Task brief - Read through the listing below and copy each line in which the word "green" occurs.
(Beginning of Given records)
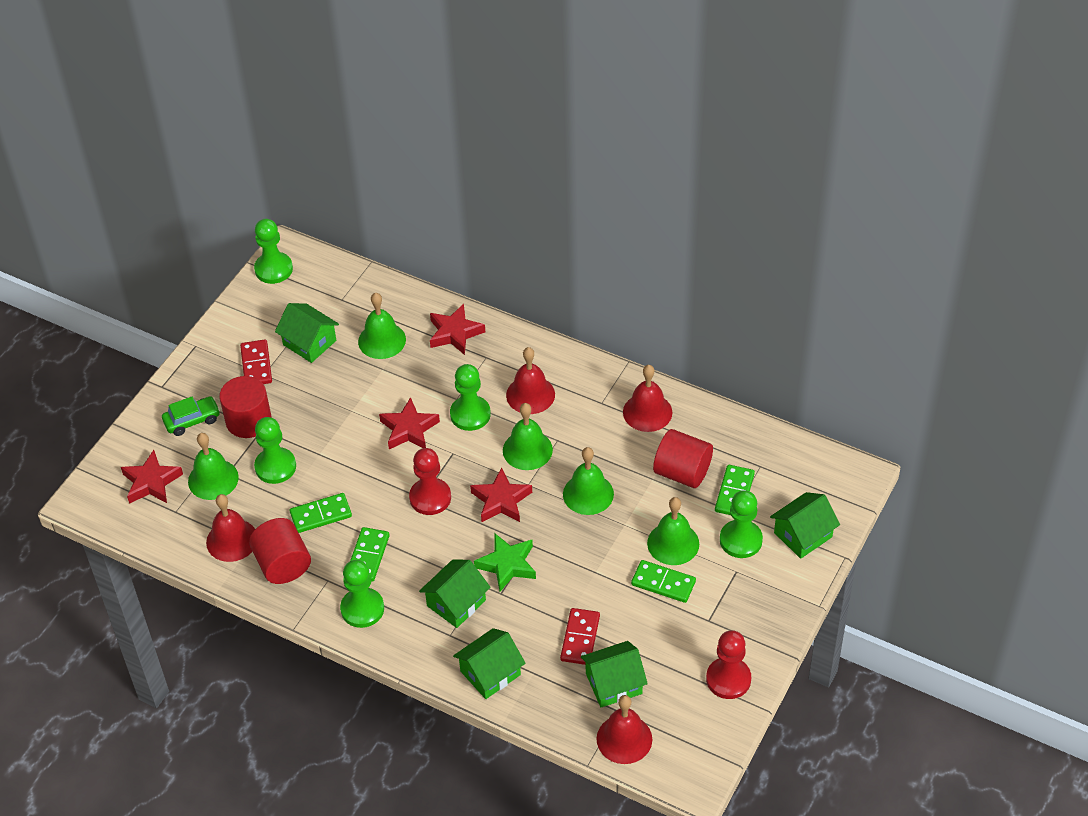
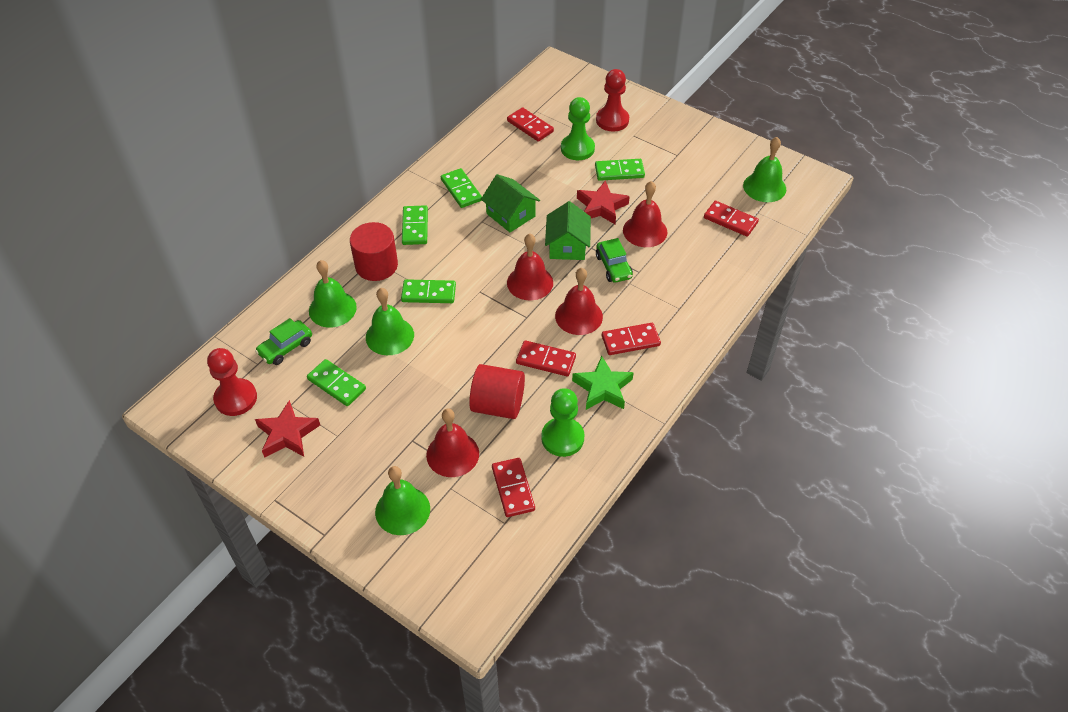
green bell: 5 -> 4
green car: 1 -> 2
green domino: 4 -> 5
green house: 5 -> 2
green pawn: 5 -> 2
red cylinder: 3 -> 2
red domino: 2 -> 5
red star: 4 -> 2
(End of Given records)
Completed exercise -
green bell: 5 -> 4
green car: 1 -> 2
green domino: 4 -> 5
green house: 5 -> 2
green pawn: 5 -> 2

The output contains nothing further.